* **DATA TO PROCESS**:
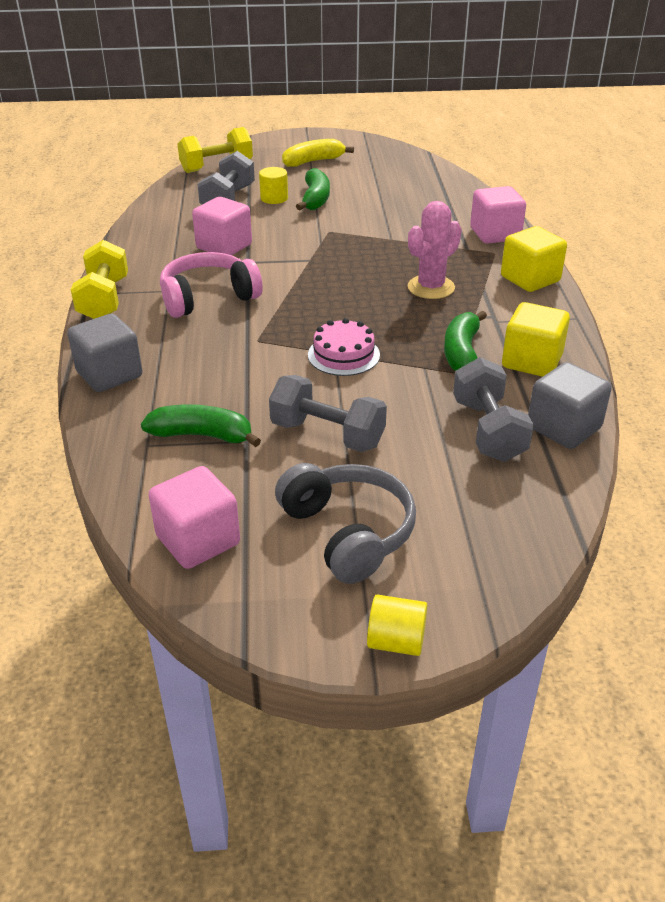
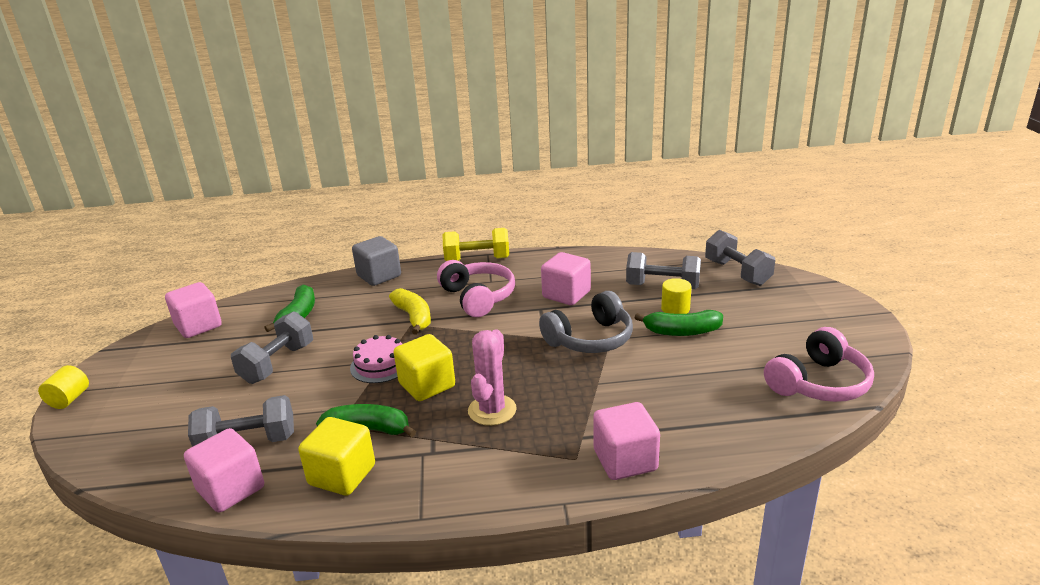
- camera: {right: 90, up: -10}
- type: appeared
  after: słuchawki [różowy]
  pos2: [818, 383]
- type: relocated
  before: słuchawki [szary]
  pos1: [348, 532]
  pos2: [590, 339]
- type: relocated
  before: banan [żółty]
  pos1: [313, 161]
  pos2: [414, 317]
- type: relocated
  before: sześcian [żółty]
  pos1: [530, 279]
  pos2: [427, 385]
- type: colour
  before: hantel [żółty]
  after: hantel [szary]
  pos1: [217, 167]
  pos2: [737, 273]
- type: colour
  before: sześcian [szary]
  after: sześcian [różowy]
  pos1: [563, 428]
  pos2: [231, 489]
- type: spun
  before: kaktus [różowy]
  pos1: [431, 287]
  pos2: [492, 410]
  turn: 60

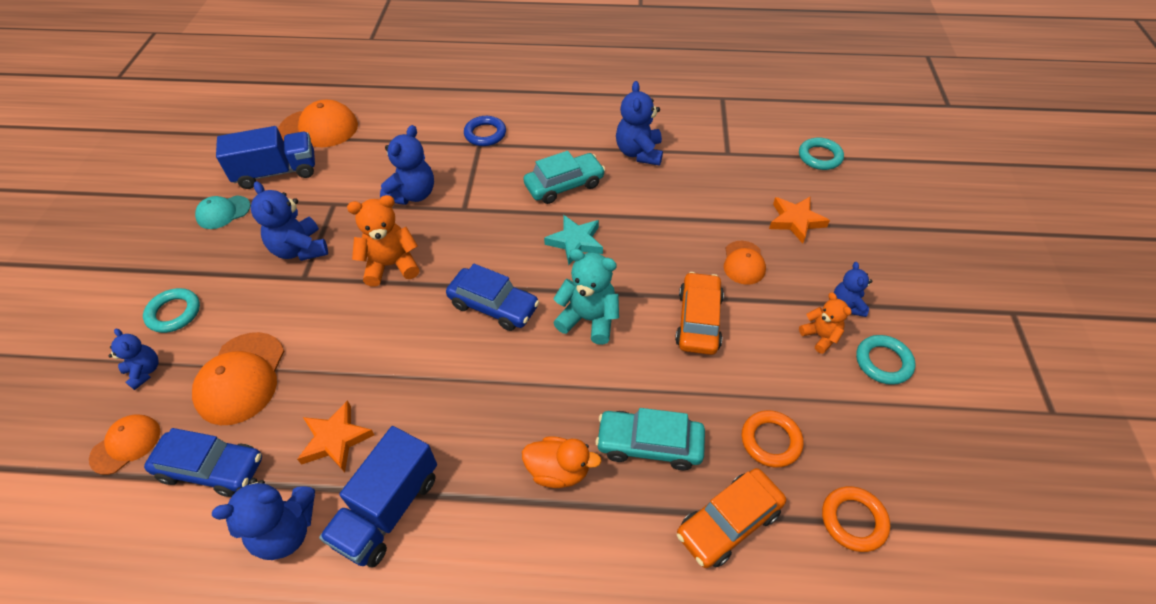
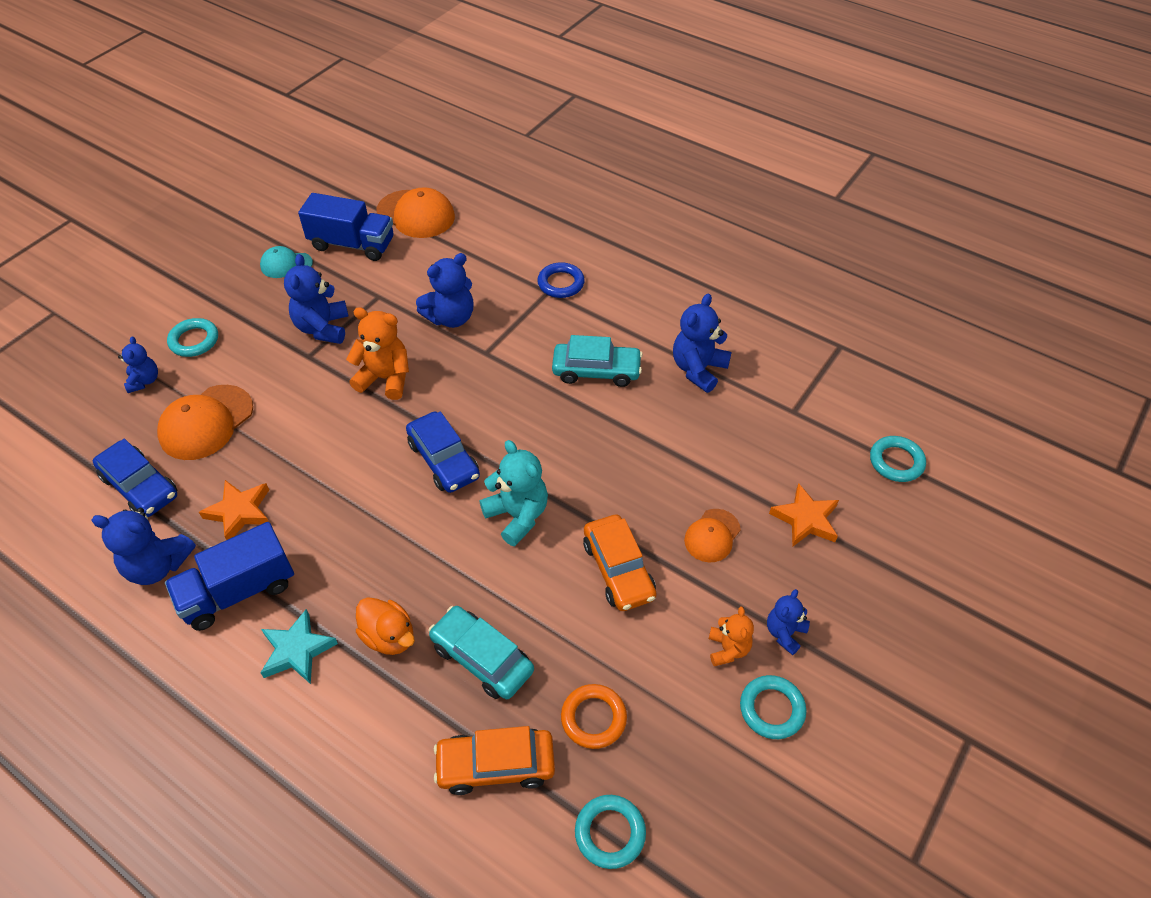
- camera: {right: 30, up: 0}
- type: missing
  before: czapka [pomarańczowy]
  pos1: [126, 444]
- type: relocated
  before: gwiazda [turkusowy]
  pos1: [575, 242]
  pos2: [297, 650]
- type: colour
  before: pierścień [pomarańczowy]
  after: pierścień [turkusowy]
  pos1: [853, 520]
  pos2: [610, 833]
- type: spun
  before: samochód [pomarańczowy]
  pos1: [698, 320]
  pos2: [618, 569]
  turn: 120

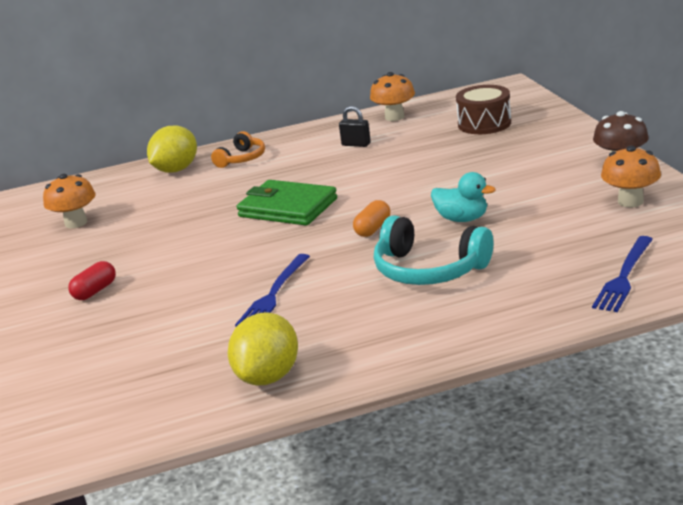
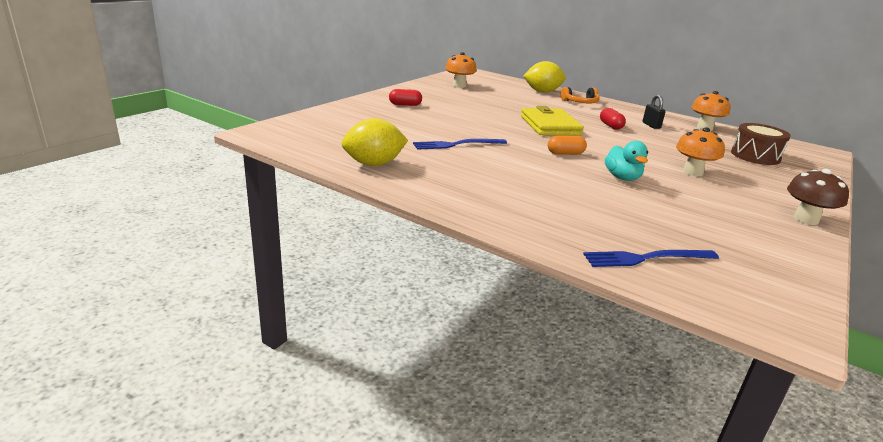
- camera: {right: 45, up: 0}
- type: missing
  before: słuchawki [turkusowy]
  pos1: [429, 269]
- type: appeared
  after: kapsułka [czerwony]
  pos2: [610, 126]
- type: relocated
  before: grzyb [pomarańczowy]
  pos1: [630, 201]
  pos2: [693, 172]
- type: colour
  before: portfel [zielony]
  after: portfel [żółty]
  pos1: [288, 208]
  pos2: [550, 126]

* **TASK DESCRIPTION**: The lines wanted run from the first one in the material above through the line containing "pos2: [231, 489]"; give them again exactly, leaving out the pictures.

* **REPLY TO THE TASK**:
- camera: {right: 90, up: -10}
- type: appeared
  after: słuchawki [różowy]
  pos2: [818, 383]
- type: relocated
  before: słuchawki [szary]
  pos1: [348, 532]
  pos2: [590, 339]
- type: relocated
  before: banan [żółty]
  pos1: [313, 161]
  pos2: [414, 317]
- type: relocated
  before: sześcian [żółty]
  pos1: [530, 279]
  pos2: [427, 385]
- type: colour
  before: hantel [żółty]
  after: hantel [szary]
  pos1: [217, 167]
  pos2: [737, 273]
- type: colour
  before: sześcian [szary]
  after: sześcian [różowy]
  pos1: [563, 428]
  pos2: [231, 489]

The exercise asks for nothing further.